GOAL OF THE EXERCISE: Given the records below, would you repeat exactly the lines that begin at the one containing "yellow brick G9:I9" and end at the one containing "pink brick F1", inclusive?

DATASET:
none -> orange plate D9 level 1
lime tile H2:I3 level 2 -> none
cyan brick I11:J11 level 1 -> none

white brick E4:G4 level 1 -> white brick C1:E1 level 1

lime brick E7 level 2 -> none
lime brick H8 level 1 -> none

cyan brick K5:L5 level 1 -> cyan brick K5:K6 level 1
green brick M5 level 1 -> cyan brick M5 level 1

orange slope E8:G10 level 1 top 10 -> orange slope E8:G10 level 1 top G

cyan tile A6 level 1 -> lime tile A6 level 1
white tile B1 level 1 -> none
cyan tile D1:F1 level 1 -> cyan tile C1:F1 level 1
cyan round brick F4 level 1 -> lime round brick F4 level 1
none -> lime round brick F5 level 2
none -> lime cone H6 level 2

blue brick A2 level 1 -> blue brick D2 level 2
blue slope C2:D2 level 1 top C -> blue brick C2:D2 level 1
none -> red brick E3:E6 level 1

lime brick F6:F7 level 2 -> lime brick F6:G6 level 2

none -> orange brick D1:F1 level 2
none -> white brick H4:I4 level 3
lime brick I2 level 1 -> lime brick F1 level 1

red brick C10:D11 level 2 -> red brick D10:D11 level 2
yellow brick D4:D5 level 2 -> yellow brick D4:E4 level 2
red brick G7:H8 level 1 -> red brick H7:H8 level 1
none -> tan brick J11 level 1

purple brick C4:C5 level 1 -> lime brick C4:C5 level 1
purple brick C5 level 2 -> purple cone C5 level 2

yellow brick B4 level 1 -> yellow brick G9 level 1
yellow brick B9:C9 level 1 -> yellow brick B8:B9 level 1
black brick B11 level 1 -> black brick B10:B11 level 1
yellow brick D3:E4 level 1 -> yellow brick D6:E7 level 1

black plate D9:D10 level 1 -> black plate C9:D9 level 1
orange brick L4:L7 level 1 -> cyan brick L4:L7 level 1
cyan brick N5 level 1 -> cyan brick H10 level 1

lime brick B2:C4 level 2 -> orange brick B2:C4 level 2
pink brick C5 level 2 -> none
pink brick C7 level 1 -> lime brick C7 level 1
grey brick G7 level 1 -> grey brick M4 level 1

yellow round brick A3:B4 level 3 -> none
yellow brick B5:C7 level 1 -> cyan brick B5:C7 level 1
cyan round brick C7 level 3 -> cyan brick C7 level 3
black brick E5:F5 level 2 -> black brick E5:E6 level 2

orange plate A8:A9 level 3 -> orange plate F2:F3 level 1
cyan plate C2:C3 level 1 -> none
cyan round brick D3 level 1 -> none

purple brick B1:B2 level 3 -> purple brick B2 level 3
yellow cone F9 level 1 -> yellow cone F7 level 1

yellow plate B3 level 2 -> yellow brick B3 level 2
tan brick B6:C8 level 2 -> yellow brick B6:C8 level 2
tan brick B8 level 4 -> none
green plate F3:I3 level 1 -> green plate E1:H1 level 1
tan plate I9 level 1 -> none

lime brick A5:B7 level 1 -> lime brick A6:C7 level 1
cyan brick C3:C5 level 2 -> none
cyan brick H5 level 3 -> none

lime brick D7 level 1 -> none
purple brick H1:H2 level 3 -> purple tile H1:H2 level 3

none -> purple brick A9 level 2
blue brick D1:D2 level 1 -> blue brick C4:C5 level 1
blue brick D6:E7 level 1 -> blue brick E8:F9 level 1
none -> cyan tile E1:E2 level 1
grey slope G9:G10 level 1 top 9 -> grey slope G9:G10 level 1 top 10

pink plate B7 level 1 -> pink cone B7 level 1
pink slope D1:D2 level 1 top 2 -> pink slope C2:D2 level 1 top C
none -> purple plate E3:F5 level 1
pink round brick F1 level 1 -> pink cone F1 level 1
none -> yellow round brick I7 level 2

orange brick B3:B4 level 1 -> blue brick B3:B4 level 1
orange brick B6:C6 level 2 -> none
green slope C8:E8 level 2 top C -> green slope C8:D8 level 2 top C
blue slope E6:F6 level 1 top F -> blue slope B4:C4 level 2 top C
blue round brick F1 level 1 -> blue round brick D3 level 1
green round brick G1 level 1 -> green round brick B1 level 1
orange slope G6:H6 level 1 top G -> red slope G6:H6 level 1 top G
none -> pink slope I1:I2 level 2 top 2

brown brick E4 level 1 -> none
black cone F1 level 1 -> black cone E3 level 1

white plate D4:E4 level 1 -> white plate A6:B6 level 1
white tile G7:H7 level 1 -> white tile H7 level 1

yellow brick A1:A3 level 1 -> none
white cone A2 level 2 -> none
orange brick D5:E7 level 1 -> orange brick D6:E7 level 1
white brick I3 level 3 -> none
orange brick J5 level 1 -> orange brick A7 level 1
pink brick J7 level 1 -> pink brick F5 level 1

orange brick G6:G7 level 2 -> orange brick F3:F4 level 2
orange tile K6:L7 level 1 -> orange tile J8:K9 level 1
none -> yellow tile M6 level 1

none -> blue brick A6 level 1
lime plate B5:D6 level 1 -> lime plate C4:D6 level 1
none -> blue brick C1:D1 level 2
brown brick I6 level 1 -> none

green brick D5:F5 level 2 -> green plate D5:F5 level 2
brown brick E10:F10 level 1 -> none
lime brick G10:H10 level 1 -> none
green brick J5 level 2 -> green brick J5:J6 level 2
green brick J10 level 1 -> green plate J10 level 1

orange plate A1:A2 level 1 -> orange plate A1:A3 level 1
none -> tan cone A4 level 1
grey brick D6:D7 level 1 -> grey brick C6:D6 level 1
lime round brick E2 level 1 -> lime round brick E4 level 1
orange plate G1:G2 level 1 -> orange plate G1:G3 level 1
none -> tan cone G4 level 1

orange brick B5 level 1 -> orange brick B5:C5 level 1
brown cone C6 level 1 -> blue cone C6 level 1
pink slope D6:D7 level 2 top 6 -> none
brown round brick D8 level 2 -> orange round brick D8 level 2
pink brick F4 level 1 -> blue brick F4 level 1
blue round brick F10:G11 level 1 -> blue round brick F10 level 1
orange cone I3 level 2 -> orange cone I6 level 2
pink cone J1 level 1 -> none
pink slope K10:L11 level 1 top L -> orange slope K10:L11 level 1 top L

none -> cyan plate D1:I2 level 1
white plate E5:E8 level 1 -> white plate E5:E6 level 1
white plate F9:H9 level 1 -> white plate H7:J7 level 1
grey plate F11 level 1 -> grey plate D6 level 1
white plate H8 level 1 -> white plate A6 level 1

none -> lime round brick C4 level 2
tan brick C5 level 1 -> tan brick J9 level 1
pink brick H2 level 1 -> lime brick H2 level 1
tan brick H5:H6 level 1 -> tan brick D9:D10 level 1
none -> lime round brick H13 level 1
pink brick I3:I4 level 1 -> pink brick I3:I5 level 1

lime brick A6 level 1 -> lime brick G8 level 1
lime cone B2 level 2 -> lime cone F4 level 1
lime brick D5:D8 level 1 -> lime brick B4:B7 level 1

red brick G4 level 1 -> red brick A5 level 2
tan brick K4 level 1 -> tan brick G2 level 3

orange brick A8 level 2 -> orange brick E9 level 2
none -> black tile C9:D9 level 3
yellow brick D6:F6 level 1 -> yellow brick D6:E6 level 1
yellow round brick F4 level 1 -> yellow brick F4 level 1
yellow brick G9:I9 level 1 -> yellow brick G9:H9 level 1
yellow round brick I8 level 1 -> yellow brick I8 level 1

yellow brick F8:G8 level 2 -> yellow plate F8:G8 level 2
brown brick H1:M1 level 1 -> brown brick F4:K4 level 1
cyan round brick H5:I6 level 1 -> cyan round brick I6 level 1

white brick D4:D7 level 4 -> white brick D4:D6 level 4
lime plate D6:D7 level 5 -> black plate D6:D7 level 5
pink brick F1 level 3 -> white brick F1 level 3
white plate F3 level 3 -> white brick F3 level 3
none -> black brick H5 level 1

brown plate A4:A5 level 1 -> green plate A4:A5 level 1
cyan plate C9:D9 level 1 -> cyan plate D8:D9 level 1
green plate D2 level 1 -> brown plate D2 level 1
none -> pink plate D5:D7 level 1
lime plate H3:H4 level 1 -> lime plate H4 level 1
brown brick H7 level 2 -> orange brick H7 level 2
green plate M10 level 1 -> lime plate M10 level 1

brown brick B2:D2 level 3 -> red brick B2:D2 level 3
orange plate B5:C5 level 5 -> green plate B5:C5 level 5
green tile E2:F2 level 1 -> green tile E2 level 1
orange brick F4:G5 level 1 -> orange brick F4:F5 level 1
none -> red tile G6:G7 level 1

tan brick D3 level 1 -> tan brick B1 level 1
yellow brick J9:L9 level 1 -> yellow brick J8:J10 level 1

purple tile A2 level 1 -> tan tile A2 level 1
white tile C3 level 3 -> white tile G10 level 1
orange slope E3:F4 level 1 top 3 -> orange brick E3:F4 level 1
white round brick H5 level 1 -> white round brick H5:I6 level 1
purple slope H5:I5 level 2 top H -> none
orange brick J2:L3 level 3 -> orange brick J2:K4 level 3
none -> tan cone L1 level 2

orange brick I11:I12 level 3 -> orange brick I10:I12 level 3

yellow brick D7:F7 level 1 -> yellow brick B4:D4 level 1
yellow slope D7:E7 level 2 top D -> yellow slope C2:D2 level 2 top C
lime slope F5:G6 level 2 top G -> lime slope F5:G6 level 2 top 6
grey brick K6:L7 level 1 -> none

WRITTEN REPLY:
yellow brick G9:I9 level 1 -> yellow brick G9:H9 level 1
yellow round brick I8 level 1 -> yellow brick I8 level 1

yellow brick F8:G8 level 2 -> yellow plate F8:G8 level 2
brown brick H1:M1 level 1 -> brown brick F4:K4 level 1
cyan round brick H5:I6 level 1 -> cyan round brick I6 level 1

white brick D4:D7 level 4 -> white brick D4:D6 level 4
lime plate D6:D7 level 5 -> black plate D6:D7 level 5
pink brick F1 level 3 -> white brick F1 level 3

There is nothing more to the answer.